- [Problem details]: When you copy the entries, keep every word exactly as it is and drop the images.

- [Task input]:
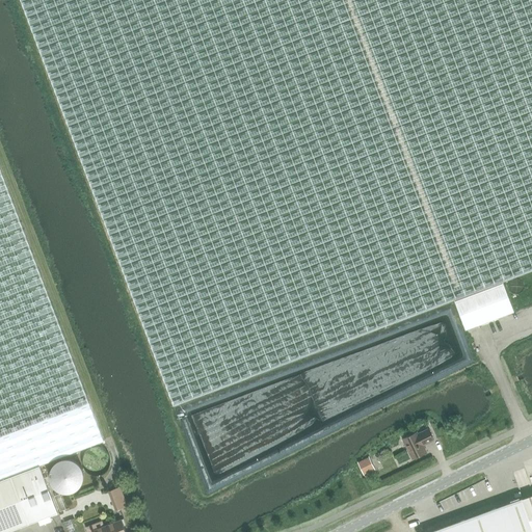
[(531,0),(21,0),(174,405),(454,300),(503,282),(531,270),(531,0)]
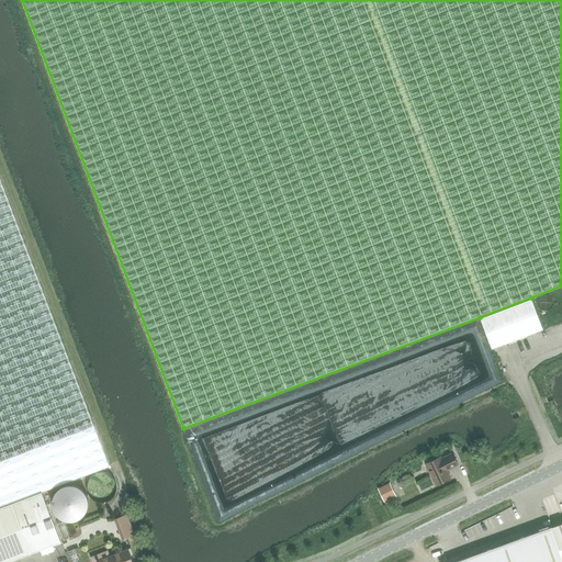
[(110,465),(0,178),(0,506),(42,491),(110,465)]
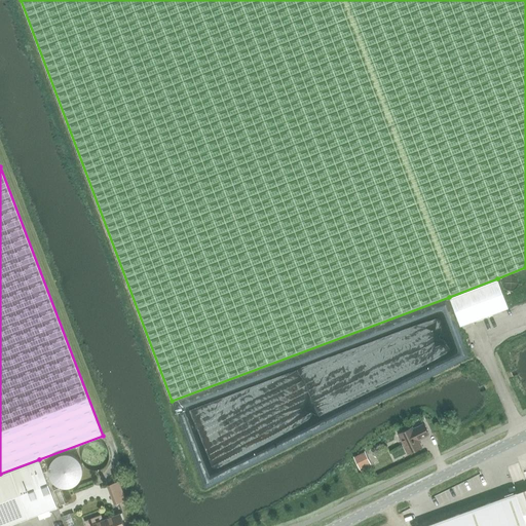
[(500,282),(449,301),(459,329),(510,309),(500,282)]
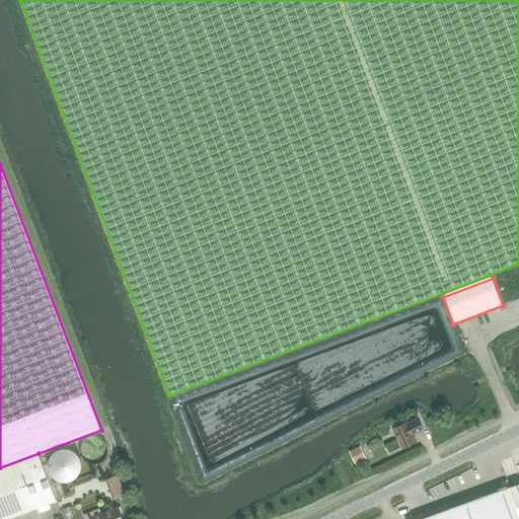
[(402,448),(416,441),(413,434),(416,432),(416,433),(423,430),(418,419),(408,424),(406,422),(392,428),(402,448)]
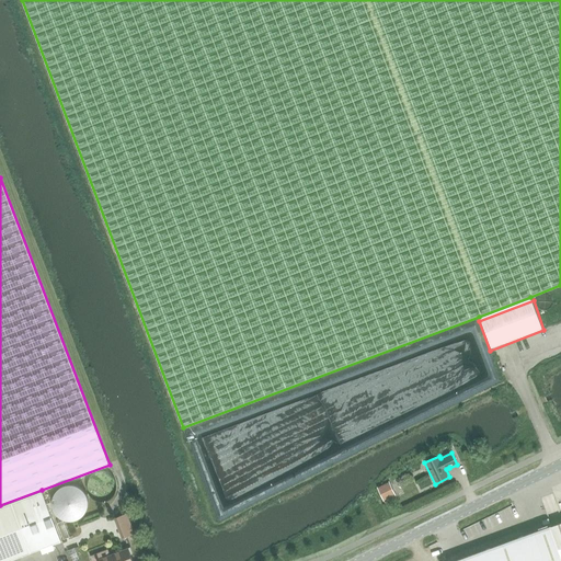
[(389,483),(378,489),(384,500),(395,494),(389,483)]
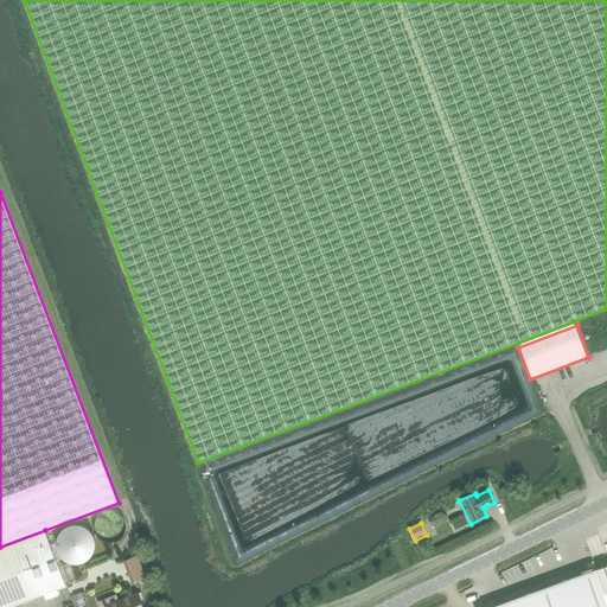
[(6,606),(66,585),(45,530),(0,547),(0,606),(6,606)]
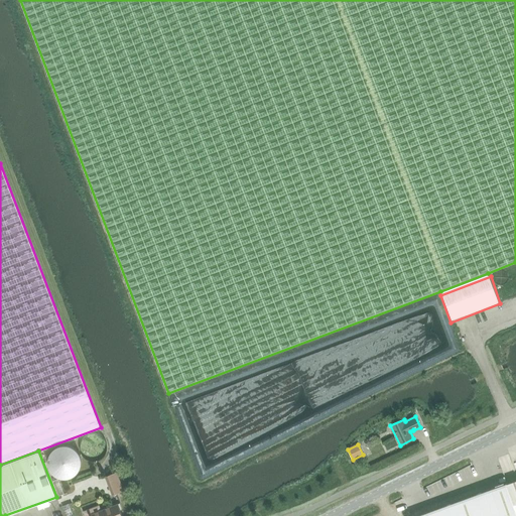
[(514,471),(509,455),(496,459),(499,468),(502,467),(504,474),(514,471)]
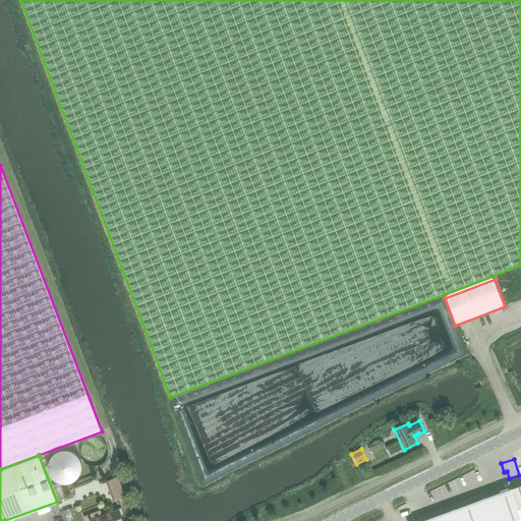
[(59,483),(54,485),(59,500),(64,498),(59,483)]
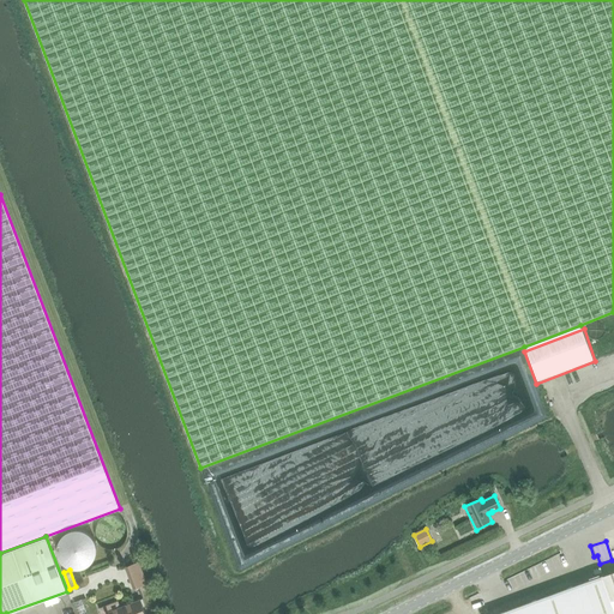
[(613,613),(613,607),(602,576),(602,575),(494,613),(613,613)]
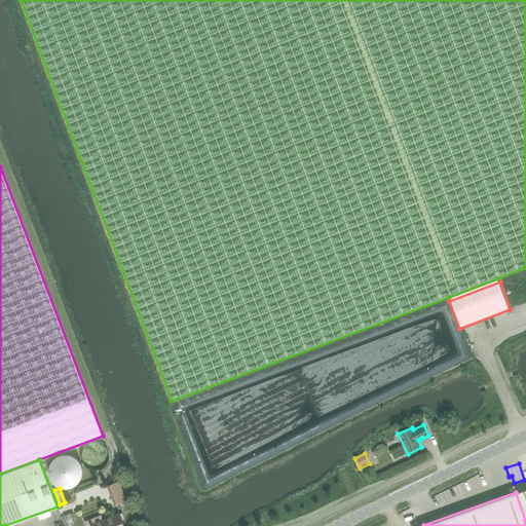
[(125,500),(122,493),(111,497),(114,504),(125,500)]
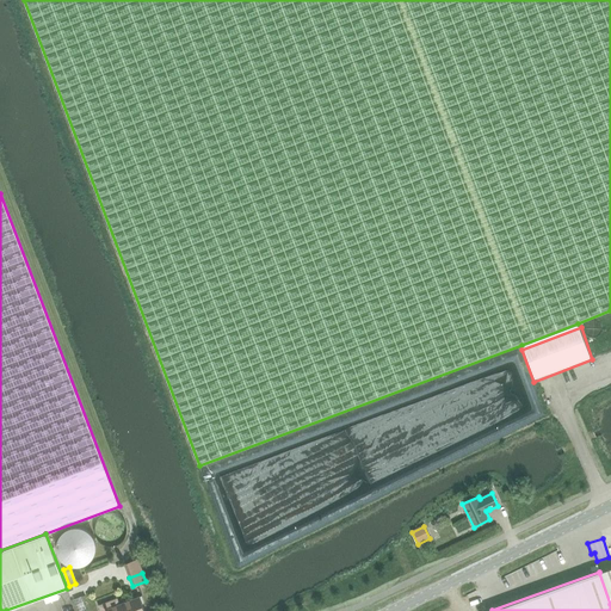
[(144,610),(140,597),(119,604),(117,598),(106,603),(109,609),(107,609),(107,610),(144,610)]
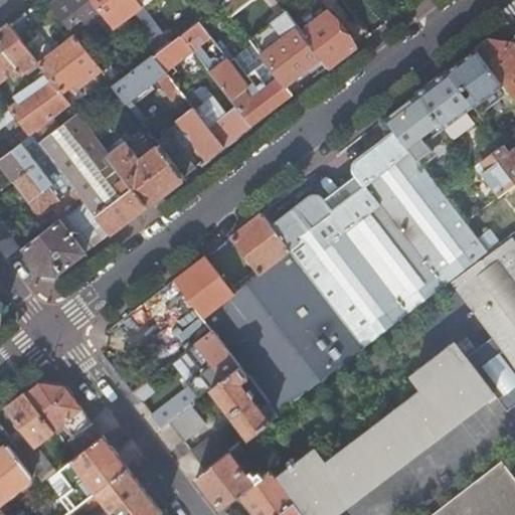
[(102,16),(90,0),(57,0),(50,5),(74,37),(96,20),(102,16)]
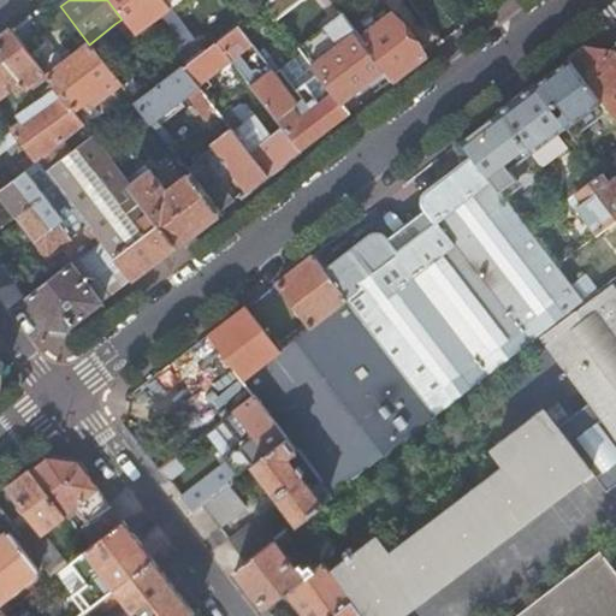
[(153,5),(160,0),(107,0),(122,19),(128,25),(153,5)]
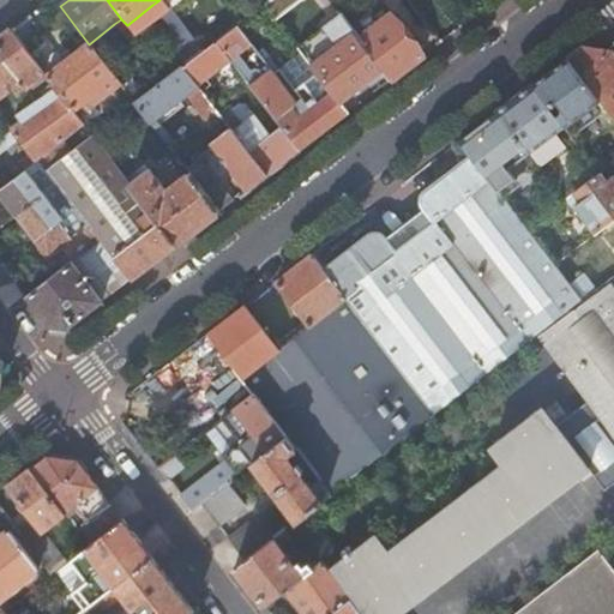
[(168,7),(163,0),(160,0),(152,5),(179,38),(187,31),(168,7)]
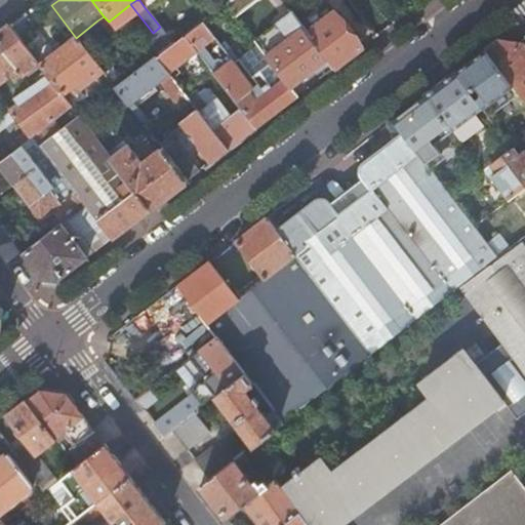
[(225,3),(229,0),(202,0),(196,5),(206,18),(225,3)]
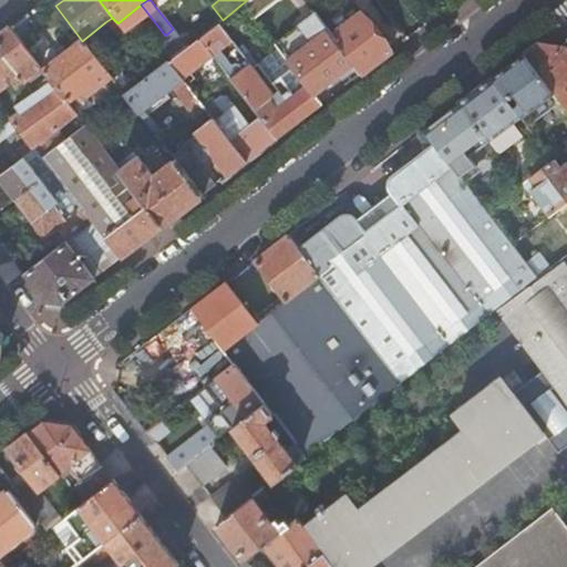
[(284,0),(247,0),(243,3),(257,21),(284,0)]
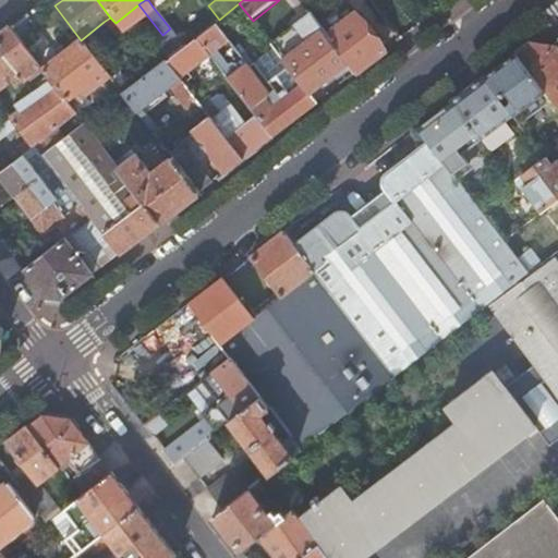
[(354,74),(385,51),(355,14),(326,37),(348,65),(354,74)]
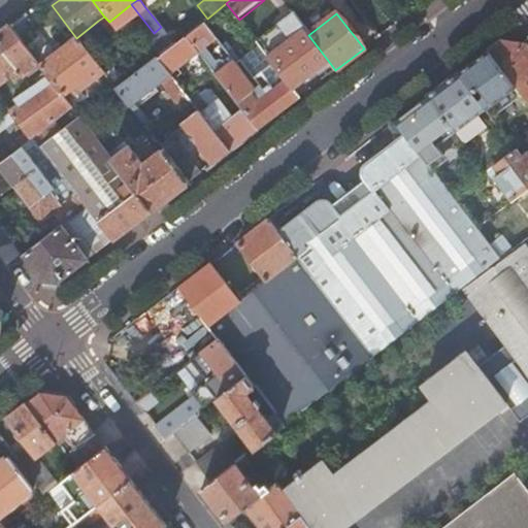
[(308,35),(293,14),(257,43),(285,79),(293,90),(322,68),(329,62),(308,35)]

- [Reply]:
[(531,0),(21,0),(174,405),(454,300),(503,282),(531,270),(531,0)]
[(110,465),(0,178),(0,506),(42,491),(110,465)]
[(500,282),(449,301),(459,329),(510,309),(500,282)]
[(402,448),(416,441),(413,434),(416,432),(416,433),(423,430),(418,419),(408,424),(406,422),(392,428),(402,448)]
[(389,483),(378,489),(384,500),(395,494),(389,483)]
[(6,606),(66,585),(45,530),(0,547),(0,606),(6,606)]
[(514,471),(509,455),(496,459),(499,468),(502,467),(504,474),(514,471)]
[(59,483),(54,485),(59,500),(64,498),(59,483)]
[(613,613),(613,607),(602,576),(602,575),(494,613),(613,613)]
[(125,500),(122,493),(111,497),(114,504),(125,500)]
[(144,610),(140,597),(119,604),(117,598),(106,603),(109,609),(107,609),(107,610),(144,610)]
[(102,16),(90,0),(57,0),(50,5),(74,37),(96,20),(102,16)]
[(153,5),(160,0),(107,0),(122,19),(128,25),(153,5)]
[(168,7),(163,0),(160,0),(152,5),(179,38),(187,31),(168,7)]
[(225,3),(229,0),(202,0),(196,5),(206,18),(225,3)]
[(284,0),(247,0),(243,3),(257,21),(284,0)]
[(354,74),(385,51),(355,14),(326,37),(348,65),(354,74)]
[(308,35),(293,14),(257,43),(285,79),(293,90),(322,68),(329,62),(308,35)]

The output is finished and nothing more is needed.